:: WHAT IS NEEDED ::
Look for the line with "recolor: purple house" in the data below, then reproduce word for word that line and every line after it. Leave out all pictures and add nothing.

:::

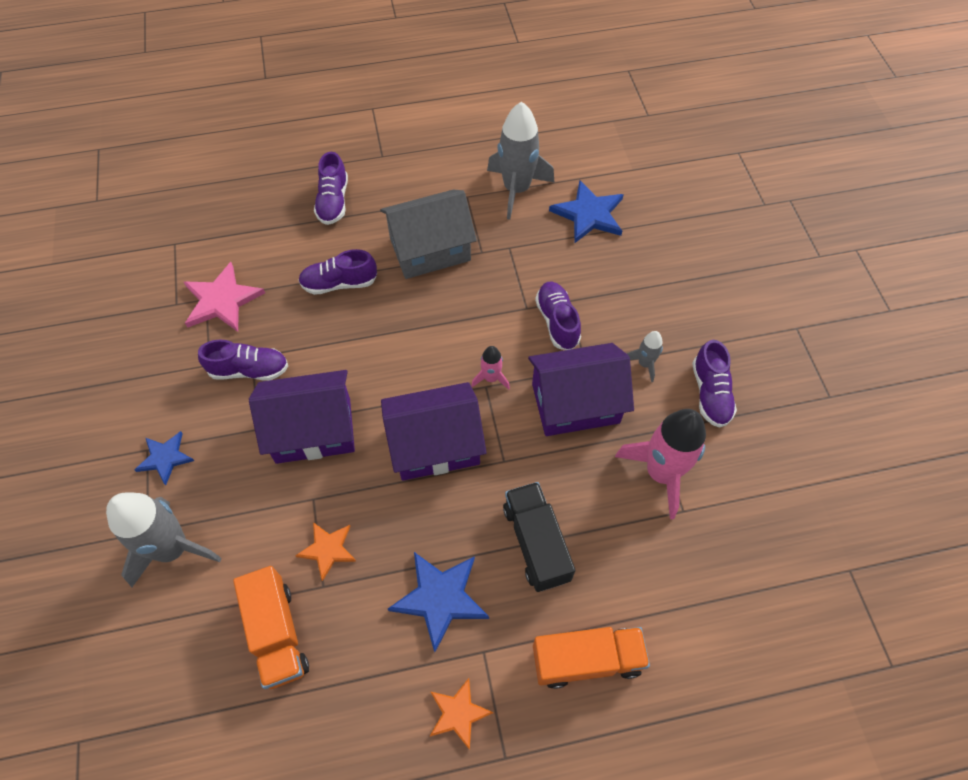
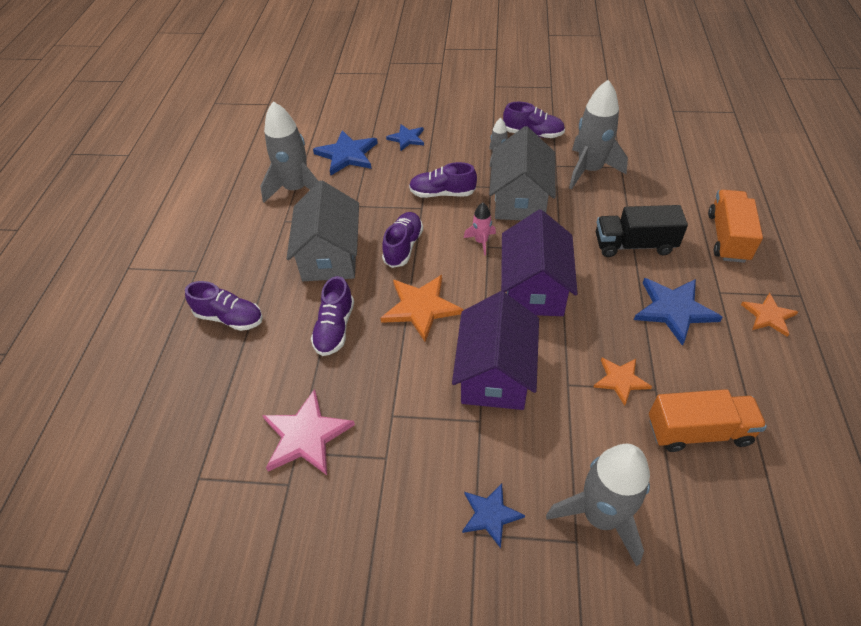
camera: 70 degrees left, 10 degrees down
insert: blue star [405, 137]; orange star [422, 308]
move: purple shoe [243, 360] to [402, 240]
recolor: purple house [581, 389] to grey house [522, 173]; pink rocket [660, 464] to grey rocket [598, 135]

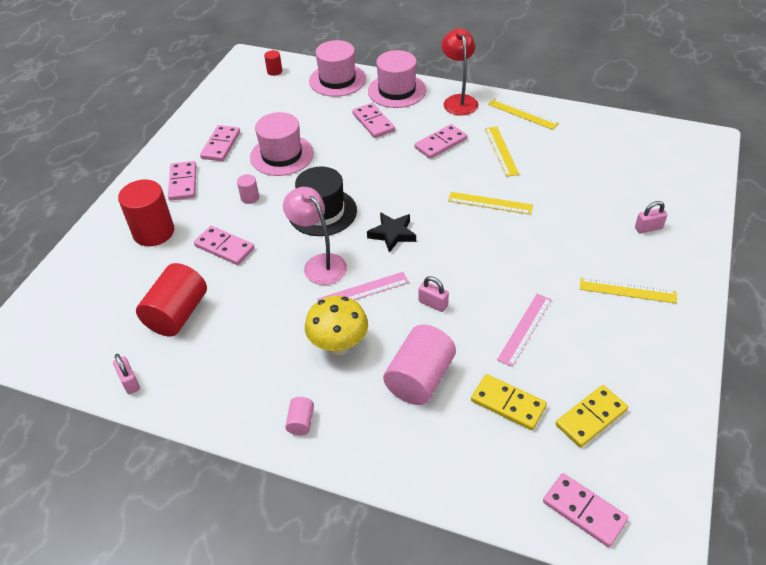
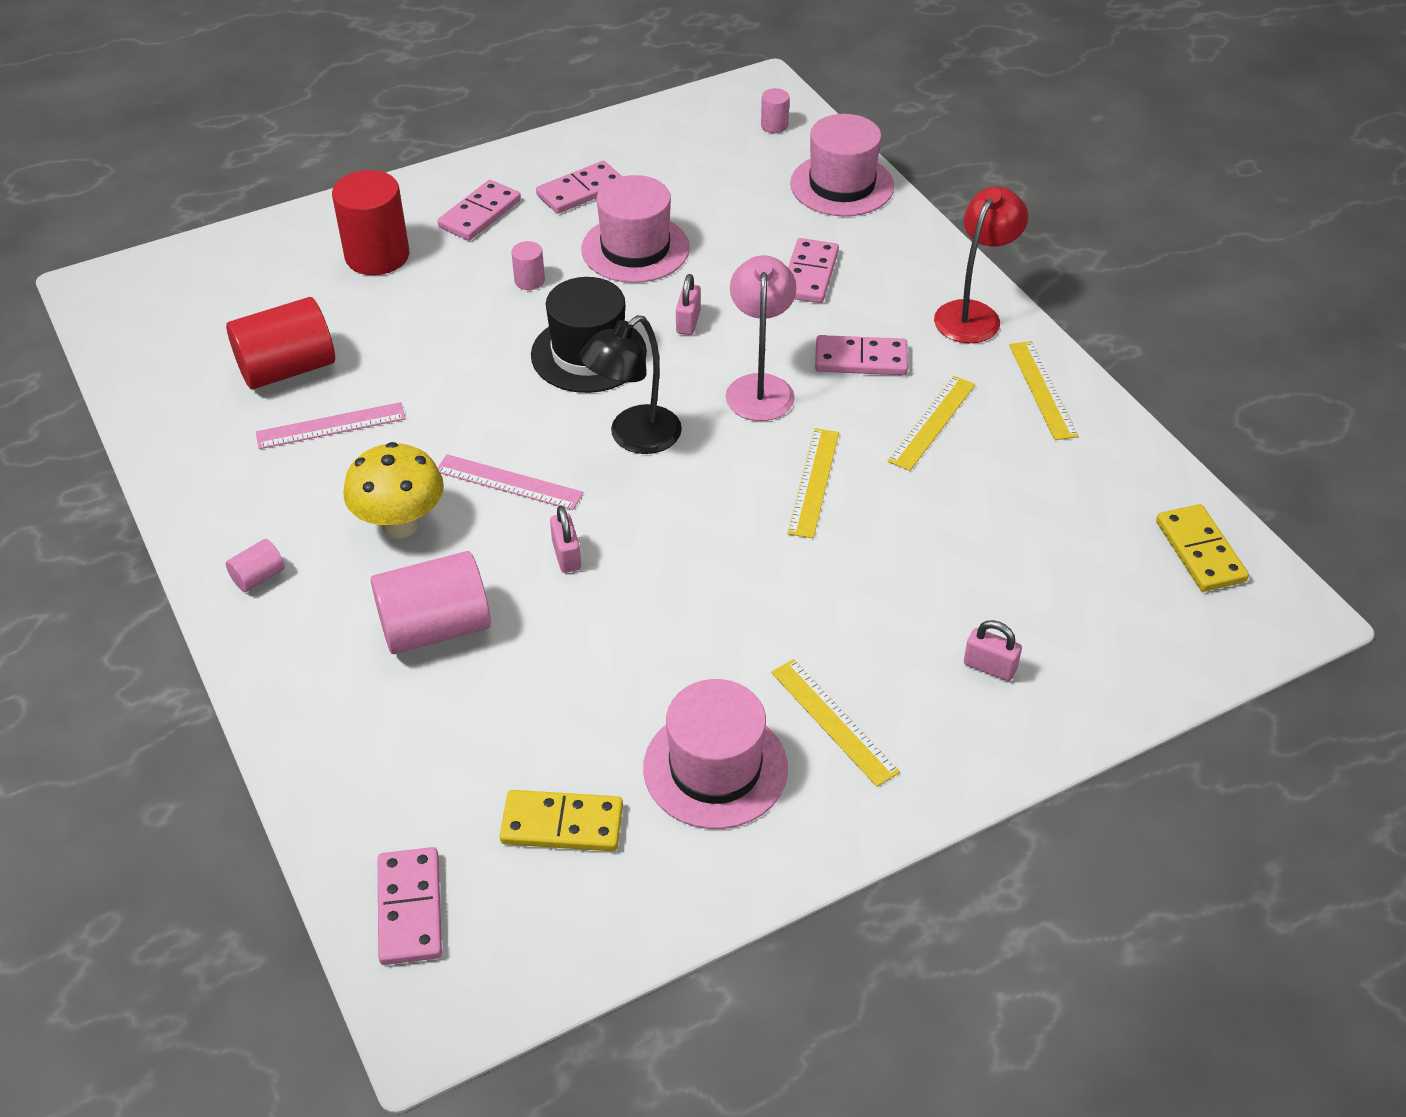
camera: 40 degrees right, 0 degrees up
delete: pink domino [224, 245]
move: pink hat [397, 79] to [715, 754]; pink lamp [315, 236] to [761, 338]; pink ruler [524, 330] to [331, 425]; pink padlock [126, 374] to [688, 304]; yellow domino [509, 402] to [1202, 548]
replace: black star [391, 232] to black lamp [630, 384]
recolor: red cylinder [273, 63] to pink cylinder [775, 110]
rotate: yellow ruler [490, 203] = [813, 483] 45 degrees clockwise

:::

:: TASK ANSWER ::
recolor: purple house [581, 389] to grey house [522, 173]; pink rocket [660, 464] to grey rocket [598, 135]

camera: 40 degrees right, 0 degrees up
delete: pink domino [224, 245]
move: pink hat [397, 79] to [715, 754]; pink lamp [315, 236] to [761, 338]; pink ruler [524, 330] to [331, 425]; pink padlock [126, 374] to [688, 304]; yellow domino [509, 402] to [1202, 548]
replace: black star [391, 232] to black lamp [630, 384]
recolor: red cylinder [273, 63] to pink cylinder [775, 110]
rotate: yellow ruler [490, 203] = [813, 483] 45 degrees clockwise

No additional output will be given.